REQUIREMENT –
Reproduce exactly the lines below from the one containing "J103 pin 2: GND -> 5V" through the one containing "U14: NOR 74LS02", including both, and nothing else.

(Difference listings)
··········

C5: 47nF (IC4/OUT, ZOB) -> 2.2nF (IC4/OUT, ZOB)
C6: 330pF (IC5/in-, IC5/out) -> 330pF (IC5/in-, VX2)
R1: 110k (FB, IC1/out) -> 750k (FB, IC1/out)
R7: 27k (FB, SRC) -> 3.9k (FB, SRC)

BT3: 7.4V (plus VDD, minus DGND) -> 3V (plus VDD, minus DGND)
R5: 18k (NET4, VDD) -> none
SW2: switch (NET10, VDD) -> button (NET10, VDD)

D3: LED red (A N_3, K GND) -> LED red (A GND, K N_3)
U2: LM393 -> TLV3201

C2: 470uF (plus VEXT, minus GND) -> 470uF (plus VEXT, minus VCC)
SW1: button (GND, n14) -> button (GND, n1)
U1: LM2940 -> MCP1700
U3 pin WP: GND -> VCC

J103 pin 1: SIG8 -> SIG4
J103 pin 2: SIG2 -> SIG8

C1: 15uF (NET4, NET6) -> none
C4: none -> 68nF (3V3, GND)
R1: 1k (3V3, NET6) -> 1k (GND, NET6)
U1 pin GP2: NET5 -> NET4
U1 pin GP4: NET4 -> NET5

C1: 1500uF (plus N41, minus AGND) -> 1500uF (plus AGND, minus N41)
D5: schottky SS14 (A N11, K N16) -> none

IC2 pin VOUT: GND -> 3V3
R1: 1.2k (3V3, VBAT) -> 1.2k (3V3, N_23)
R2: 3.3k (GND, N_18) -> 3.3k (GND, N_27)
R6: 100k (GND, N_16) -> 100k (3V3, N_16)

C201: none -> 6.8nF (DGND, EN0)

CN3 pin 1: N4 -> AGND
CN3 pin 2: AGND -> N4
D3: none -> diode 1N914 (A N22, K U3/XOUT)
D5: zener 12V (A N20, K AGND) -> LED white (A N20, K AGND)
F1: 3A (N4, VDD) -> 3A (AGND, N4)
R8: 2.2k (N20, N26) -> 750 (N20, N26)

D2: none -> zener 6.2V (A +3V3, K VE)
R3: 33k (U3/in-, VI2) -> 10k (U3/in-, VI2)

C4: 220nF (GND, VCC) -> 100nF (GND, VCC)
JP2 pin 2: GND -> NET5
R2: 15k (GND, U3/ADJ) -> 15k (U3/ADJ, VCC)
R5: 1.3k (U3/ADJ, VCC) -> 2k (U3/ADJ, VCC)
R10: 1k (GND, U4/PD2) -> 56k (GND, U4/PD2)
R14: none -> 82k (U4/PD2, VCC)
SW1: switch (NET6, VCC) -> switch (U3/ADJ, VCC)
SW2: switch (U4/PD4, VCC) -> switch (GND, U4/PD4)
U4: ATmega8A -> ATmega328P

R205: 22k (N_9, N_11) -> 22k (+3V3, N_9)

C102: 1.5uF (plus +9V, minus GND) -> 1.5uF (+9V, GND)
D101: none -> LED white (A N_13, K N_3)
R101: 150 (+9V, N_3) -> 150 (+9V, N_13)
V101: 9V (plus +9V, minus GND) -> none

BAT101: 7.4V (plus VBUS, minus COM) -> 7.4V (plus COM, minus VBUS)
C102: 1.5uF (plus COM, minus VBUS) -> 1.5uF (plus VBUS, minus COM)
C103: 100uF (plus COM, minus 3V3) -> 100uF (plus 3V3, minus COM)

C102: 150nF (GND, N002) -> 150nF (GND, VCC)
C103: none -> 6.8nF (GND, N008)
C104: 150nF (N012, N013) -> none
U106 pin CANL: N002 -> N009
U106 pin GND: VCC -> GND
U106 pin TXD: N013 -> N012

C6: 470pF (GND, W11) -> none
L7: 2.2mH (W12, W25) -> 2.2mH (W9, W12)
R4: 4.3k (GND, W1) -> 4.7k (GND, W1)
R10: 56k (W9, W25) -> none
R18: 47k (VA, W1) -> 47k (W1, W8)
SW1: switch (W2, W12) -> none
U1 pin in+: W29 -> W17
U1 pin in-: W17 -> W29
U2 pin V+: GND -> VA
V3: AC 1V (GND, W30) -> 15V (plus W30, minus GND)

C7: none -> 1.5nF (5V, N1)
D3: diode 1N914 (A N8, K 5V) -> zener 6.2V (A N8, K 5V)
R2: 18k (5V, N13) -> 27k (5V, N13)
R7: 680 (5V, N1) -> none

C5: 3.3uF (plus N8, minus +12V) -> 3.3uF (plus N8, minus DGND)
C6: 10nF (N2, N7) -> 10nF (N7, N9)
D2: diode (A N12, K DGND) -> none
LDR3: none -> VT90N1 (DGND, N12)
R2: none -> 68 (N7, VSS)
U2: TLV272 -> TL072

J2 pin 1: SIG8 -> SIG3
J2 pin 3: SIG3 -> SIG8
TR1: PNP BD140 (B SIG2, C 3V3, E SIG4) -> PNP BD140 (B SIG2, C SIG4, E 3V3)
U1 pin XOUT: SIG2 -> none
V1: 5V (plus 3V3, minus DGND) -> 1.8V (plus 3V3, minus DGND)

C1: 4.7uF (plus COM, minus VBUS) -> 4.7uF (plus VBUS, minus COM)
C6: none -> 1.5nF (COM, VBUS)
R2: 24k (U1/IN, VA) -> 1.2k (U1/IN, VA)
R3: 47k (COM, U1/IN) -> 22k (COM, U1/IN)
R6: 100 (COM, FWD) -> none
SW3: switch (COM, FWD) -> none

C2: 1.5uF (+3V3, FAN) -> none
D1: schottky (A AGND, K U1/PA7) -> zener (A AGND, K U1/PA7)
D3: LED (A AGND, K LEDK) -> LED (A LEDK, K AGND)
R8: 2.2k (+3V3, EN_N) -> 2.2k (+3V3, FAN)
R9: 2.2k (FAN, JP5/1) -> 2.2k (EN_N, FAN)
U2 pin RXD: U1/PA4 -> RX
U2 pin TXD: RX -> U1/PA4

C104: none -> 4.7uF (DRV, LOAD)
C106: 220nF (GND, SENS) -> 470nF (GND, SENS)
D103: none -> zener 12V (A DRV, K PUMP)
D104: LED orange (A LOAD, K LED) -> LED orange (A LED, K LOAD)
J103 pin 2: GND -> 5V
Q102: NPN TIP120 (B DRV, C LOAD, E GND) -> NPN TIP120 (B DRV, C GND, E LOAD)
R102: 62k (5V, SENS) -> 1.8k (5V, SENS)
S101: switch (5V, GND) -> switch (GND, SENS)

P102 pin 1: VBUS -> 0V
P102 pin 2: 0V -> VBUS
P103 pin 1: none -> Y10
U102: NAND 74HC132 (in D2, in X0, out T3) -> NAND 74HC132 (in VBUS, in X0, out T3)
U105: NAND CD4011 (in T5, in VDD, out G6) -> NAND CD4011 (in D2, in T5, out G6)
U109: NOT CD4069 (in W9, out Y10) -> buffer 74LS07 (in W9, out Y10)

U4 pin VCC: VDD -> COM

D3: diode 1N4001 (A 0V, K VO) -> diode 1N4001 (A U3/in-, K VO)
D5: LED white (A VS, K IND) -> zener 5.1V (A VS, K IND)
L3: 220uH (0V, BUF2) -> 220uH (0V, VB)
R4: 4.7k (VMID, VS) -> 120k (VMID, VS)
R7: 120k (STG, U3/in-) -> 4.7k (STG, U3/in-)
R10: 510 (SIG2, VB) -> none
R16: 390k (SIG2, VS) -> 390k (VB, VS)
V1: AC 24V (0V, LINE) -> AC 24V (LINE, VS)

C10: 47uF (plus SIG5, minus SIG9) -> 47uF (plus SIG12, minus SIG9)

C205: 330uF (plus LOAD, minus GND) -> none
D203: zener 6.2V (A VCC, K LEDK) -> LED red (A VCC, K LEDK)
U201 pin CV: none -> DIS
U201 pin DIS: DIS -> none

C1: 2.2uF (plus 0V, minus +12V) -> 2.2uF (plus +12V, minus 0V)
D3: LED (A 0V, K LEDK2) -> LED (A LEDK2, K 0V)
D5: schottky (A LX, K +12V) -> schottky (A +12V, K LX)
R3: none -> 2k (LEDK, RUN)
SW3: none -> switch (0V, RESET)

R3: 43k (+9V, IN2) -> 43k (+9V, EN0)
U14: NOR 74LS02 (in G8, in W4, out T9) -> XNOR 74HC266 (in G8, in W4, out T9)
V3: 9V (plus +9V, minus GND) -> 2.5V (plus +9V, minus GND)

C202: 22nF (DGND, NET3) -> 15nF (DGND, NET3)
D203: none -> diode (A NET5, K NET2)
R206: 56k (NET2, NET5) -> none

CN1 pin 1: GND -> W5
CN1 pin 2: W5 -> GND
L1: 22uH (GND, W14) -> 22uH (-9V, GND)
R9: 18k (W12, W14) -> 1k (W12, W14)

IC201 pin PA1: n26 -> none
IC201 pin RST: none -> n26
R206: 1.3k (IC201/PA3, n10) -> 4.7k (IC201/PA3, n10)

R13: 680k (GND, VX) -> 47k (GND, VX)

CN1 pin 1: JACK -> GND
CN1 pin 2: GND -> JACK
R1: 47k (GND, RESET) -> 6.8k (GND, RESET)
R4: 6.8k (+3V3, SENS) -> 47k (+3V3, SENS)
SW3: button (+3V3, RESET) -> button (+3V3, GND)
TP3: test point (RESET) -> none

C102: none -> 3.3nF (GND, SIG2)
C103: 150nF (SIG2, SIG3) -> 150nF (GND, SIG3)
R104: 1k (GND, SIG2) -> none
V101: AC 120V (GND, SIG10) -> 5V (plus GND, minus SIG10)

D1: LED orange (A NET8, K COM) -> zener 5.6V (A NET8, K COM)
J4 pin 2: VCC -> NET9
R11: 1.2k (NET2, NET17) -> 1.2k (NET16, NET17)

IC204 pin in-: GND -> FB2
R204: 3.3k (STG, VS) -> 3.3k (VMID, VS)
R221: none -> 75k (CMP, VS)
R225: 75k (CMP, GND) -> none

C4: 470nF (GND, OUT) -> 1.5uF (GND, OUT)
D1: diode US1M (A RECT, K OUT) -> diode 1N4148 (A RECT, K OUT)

··········

RESPONSE –
J103 pin 2: GND -> 5V
Q102: NPN TIP120 (B DRV, C LOAD, E GND) -> NPN TIP120 (B DRV, C GND, E LOAD)
R102: 62k (5V, SENS) -> 1.8k (5V, SENS)
S101: switch (5V, GND) -> switch (GND, SENS)

P102 pin 1: VBUS -> 0V
P102 pin 2: 0V -> VBUS
P103 pin 1: none -> Y10
U102: NAND 74HC132 (in D2, in X0, out T3) -> NAND 74HC132 (in VBUS, in X0, out T3)
U105: NAND CD4011 (in T5, in VDD, out G6) -> NAND CD4011 (in D2, in T5, out G6)
U109: NOT CD4069 (in W9, out Y10) -> buffer 74LS07 (in W9, out Y10)

U4 pin VCC: VDD -> COM

D3: diode 1N4001 (A 0V, K VO) -> diode 1N4001 (A U3/in-, K VO)
D5: LED white (A VS, K IND) -> zener 5.1V (A VS, K IND)
L3: 220uH (0V, BUF2) -> 220uH (0V, VB)
R4: 4.7k (VMID, VS) -> 120k (VMID, VS)
R7: 120k (STG, U3/in-) -> 4.7k (STG, U3/in-)
R10: 510 (SIG2, VB) -> none
R16: 390k (SIG2, VS) -> 390k (VB, VS)
V1: AC 24V (0V, LINE) -> AC 24V (LINE, VS)

C10: 47uF (plus SIG5, minus SIG9) -> 47uF (plus SIG12, minus SIG9)

C205: 330uF (plus LOAD, minus GND) -> none
D203: zener 6.2V (A VCC, K LEDK) -> LED red (A VCC, K LEDK)
U201 pin CV: none -> DIS
U201 pin DIS: DIS -> none

C1: 2.2uF (plus 0V, minus +12V) -> 2.2uF (plus +12V, minus 0V)
D3: LED (A 0V, K LEDK2) -> LED (A LEDK2, K 0V)
D5: schottky (A LX, K +12V) -> schottky (A +12V, K LX)
R3: none -> 2k (LEDK, RUN)
SW3: none -> switch (0V, RESET)

R3: 43k (+9V, IN2) -> 43k (+9V, EN0)
U14: NOR 74LS02 (in G8, in W4, out T9) -> XNOR 74HC266 (in G8, in W4, out T9)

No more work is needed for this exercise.